■ WRITTEN INSTRUCTION
Rewrite the rows from the beginning through the line that contains "road 2 (unclassified): [(0,186),(186,202),(206,191)]", inclusive, as a JSON list of strings with one string per line, leaving out blank lines and the pictures.

■ RECORDS FOR THE TASK
────────────────────────────────────────

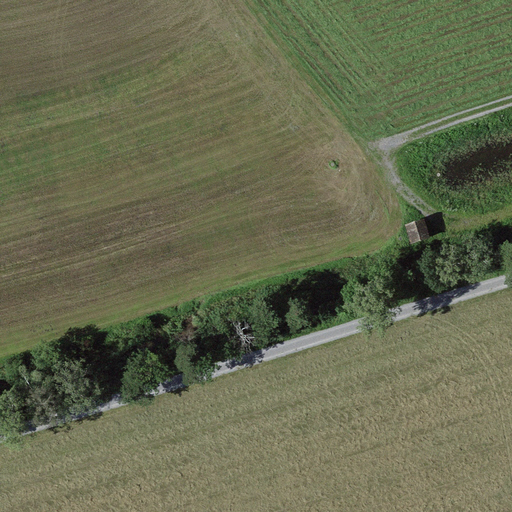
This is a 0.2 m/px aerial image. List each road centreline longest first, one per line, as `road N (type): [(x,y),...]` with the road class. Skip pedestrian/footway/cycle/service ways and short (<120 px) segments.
road 1 (track): [(511,281),(0,439)]
road 2 (track): [(371,147),(246,0)]
road 3 (track): [(511,102),(371,147)]
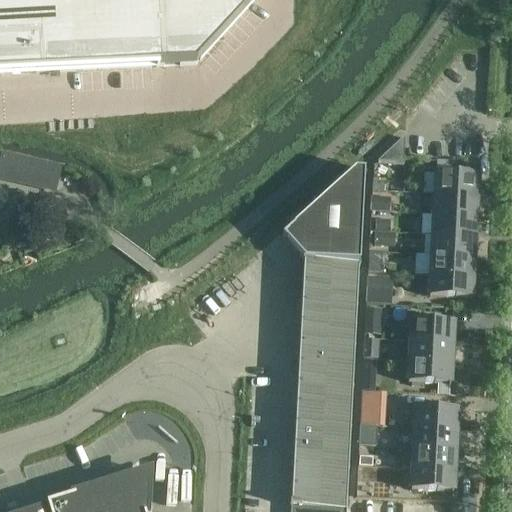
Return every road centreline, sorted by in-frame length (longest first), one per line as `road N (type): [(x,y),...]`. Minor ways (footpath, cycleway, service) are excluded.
road 1 (track): [(153,269),(170,282),(283,196),(372,113),(466,0)]
road 2 (unclassified): [(216,511),(211,416),(164,382),(62,433),(0,453)]
road 3 (track): [(153,269),(66,206),(13,206)]
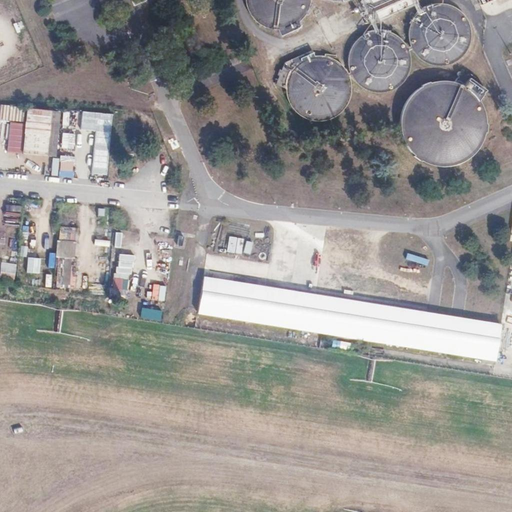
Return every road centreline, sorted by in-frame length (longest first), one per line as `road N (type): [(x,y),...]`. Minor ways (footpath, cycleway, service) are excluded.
road 1 (unknown): [(511,434),(33,365),(0,372)]
road 2 (unclassified): [(0,186),(186,202),(206,191)]
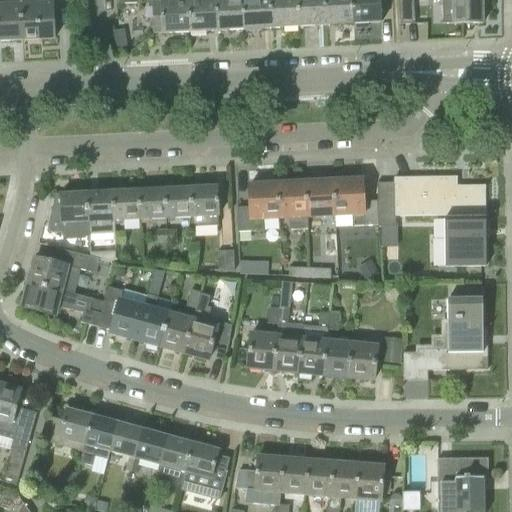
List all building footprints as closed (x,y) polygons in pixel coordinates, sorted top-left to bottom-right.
[(0,0),(0,42),(22,42),(19,3),(21,3),(20,0),(0,0)] [(215,0),(187,0),(188,2),(187,2),(189,2),(190,34),(218,32),(217,0),(215,0)] [(217,0),(218,32),(246,31),(244,0),(217,0)] [(244,0),(246,31),(272,30),(270,0),(244,0)] [(270,0),(272,30),(300,28),(297,0),(270,0)] [(297,0),(300,28),(326,27),(324,0),(297,0)] [(324,0),(326,27),(354,26),(352,0),(324,0)] [(352,0),(354,26),(381,24),(379,0),(352,0)] [(452,0),(453,25),(483,25),(482,0),(452,0)] [(52,4),(33,5),(33,2),(21,3),(19,3),(22,42),(54,40),(52,4)] [(152,3),(154,34),(162,34),(162,35),(190,34),(189,2),(187,2),(152,3)] [(394,184),(377,184),(377,202),(376,202),(377,217),(393,217),(444,216),(444,220),(485,221),(484,187),(457,188),(456,179),(394,179),(394,184)] [(363,203),(362,181),(333,183),(335,218),(350,218),(350,228),(377,226),(377,217),(376,202),(363,203)] [(335,218),(333,183),(305,184),(307,220),(308,220),(335,218)] [(278,185),(280,221),(290,221),(290,231),(308,230),(308,220),(307,220),(305,184),(278,185)] [(278,185),(249,187),(250,208),(237,209),(238,233),(263,232),(263,222),(280,221),(278,185)] [(218,218),(217,188),(191,189),(192,219),(192,229),(218,228),(217,218),(218,218)] [(164,191),(166,220),(192,219),(191,189),(164,191)] [(140,192),(141,222),(166,220),(164,191),(140,192)] [(114,223),(141,222),(140,192),(113,193),(114,223)] [(113,193),(88,194),(89,235),(114,234),(114,223),(113,193)] [(89,235),(88,194),(56,196),(47,229),(48,232),(52,234),(62,234),(63,241),(85,240),(85,237),(89,237),(89,235)] [(377,217),(377,226),(393,226),(393,217),(377,217)] [(486,268),(485,221),(444,220),(445,269),(486,268)] [(380,227),(380,247),(397,247),(397,227),(380,227)] [(157,245),(167,244),(166,231),(156,231),(157,245)] [(166,231),(167,244),(176,244),(176,231),(166,231)] [(114,234),(115,246),(124,246),(123,234),(114,234)] [(233,252),(217,252),(218,273),(234,272),(233,252)] [(91,259),(108,263),(110,264),(116,260),(115,253),(90,254),(91,259)] [(108,263),(91,259),(71,254),(67,267),(59,265),(34,259),(28,285),(61,293),(73,296),(79,271),(95,276),(97,267),(106,269),(108,263)] [(371,262),(358,269),(366,284),(379,276),(371,262)] [(251,276),(252,263),(240,263),(239,276),(251,276)] [(123,279),(125,271),(114,269),(112,277),(123,279)] [(289,278),(310,279),(310,270),(290,269),(289,278)] [(331,271),(310,270),(310,279),(330,280),(331,271)] [(151,281),(161,284),(164,273),(154,272),(151,281)] [(159,348),(168,315),(154,311),(161,284),(151,281),(144,308),(135,341),(159,348)] [(290,313),(289,313),(292,284),(282,283),(279,312),(277,327),(276,327),(276,338),(273,372),(297,375),(301,341),(302,341),(303,327),(288,326),(290,313)] [(22,309),(55,318),(61,293),(28,285),(22,309)] [(144,308),(119,302),(122,292),(109,289),(98,329),(111,332),(110,335),(135,341),(144,308)] [(191,292),(187,308),(196,310),(200,295),(191,292)] [(183,355),(208,362),(219,321),(208,318),(211,309),(207,309),(210,298),(200,295),(196,310),(193,322),(183,355)] [(480,354),(480,331),(482,331),(482,301),(447,301),(448,352),(415,352),(415,355),(403,355),(403,382),(427,382),(427,372),(487,371),(487,354),(480,354)] [(97,328),(104,305),(92,302),(85,325),(97,328)] [(268,326),(276,327),(277,327),(279,312),(269,311),(268,326)] [(193,322),(168,315),(159,348),(183,355),(193,322)] [(327,332),(328,316),(320,315),(318,331),(327,332)] [(340,317),(328,316),(327,332),(338,333),(340,317)] [(251,336),(247,370),(273,372),(276,338),(251,336)] [(384,339),(382,363),(401,365),(403,341),(384,339)] [(297,375),(322,377),(325,343),(302,341),(301,341),(297,375)] [(346,379),(350,346),(325,343),(322,377),(346,379)] [(373,382),(377,348),(350,346),(346,379),(373,382)] [(26,452),(36,415),(16,409),(21,392),(0,386),(0,437),(13,441),(10,451),(13,452),(14,449),(26,452)] [(92,418),(67,411),(63,424),(47,419),(41,443),(81,454),(83,454),(92,418)] [(110,453),(118,425),(92,418),(83,454),(81,454),(80,458),(94,462),(95,457),(108,460),(109,453),(110,453)] [(110,453),(129,458),(126,471),(132,472),(142,431),(118,425),(110,453)] [(137,474),(141,461),(160,466),(168,438),(142,431),(132,472),(137,474)] [(186,473),(193,445),(168,438),(160,466),(186,473)] [(218,452),(193,445),(186,473),(181,490),(220,500),(227,473),(226,472),(229,461),(217,458),(218,452)] [(16,487),(26,452),(14,449),(13,452),(4,483),(16,487)] [(279,508),(279,506),(280,493),(283,460),(257,458),(256,473),(255,491),(246,490),(246,505),(278,508),(279,508)] [(305,495),(308,462),(283,460),(280,493),(305,495)] [(437,486),(441,486),(440,511),(483,511),(483,481),(488,480),(488,460),(437,461),(437,486)] [(333,464),(308,462),(305,495),(330,498),(331,498),(333,464)] [(339,511),(340,499),(355,500),(358,466),(333,464),(331,498),(330,498),(328,511),(339,511)] [(384,470),(384,468),(358,466),(355,500),(381,502),(383,483),(389,484),(390,471),(384,470)] [(94,511),(96,500),(85,497),(83,509),(94,511)] [(401,511),(402,500),(389,501),(389,511),(401,511)] [(96,511),(105,511),(107,505),(97,503),(95,511),(96,511)]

────────────────────────────────────────

■ WRITTEN SOLUTION
[
  "This is a 0.2 m/px aerial image. List each road centreline longest first, one per line, as `road N (type): [(x,y),...]` with the road class. Skip pedestrian/footway/cycle/service ways and short (<120 px) segments.",
  "road 1 (track): [(511,281),(0,439)]",
  "road 2 (track): [(371,147),(246,0)]",
  "road 3 (track): [(511,102),(371,147)]",
  "Return every road centreline, sorted by in-frame length (longest first), one per line as `road N (type): [(x,y),...]`. Minor ways (footpath, cycleway, service) are excluded.",
  "road 1 (track): [(153,269),(170,282),(283,196),(372,113),(466,0)]",
  "road 2 (unclassified): [(216,511),(211,416),(164,382),(62,433),(0,453)]",
  "road 3 (track): [(153,269),(66,206),(13,206)]",
  "Return every road centreline, sorted by in-frame length (longest first), one per line as `road N (type): [(x,y),...]`. Minor ways (footpath, cycleway, service) are excluded.",
  "road 1 (unknown): [(511,434),(33,365),(0,372)]",
  "road 2 (unclassified): [(0,186),(186,202),(206,191)]"
]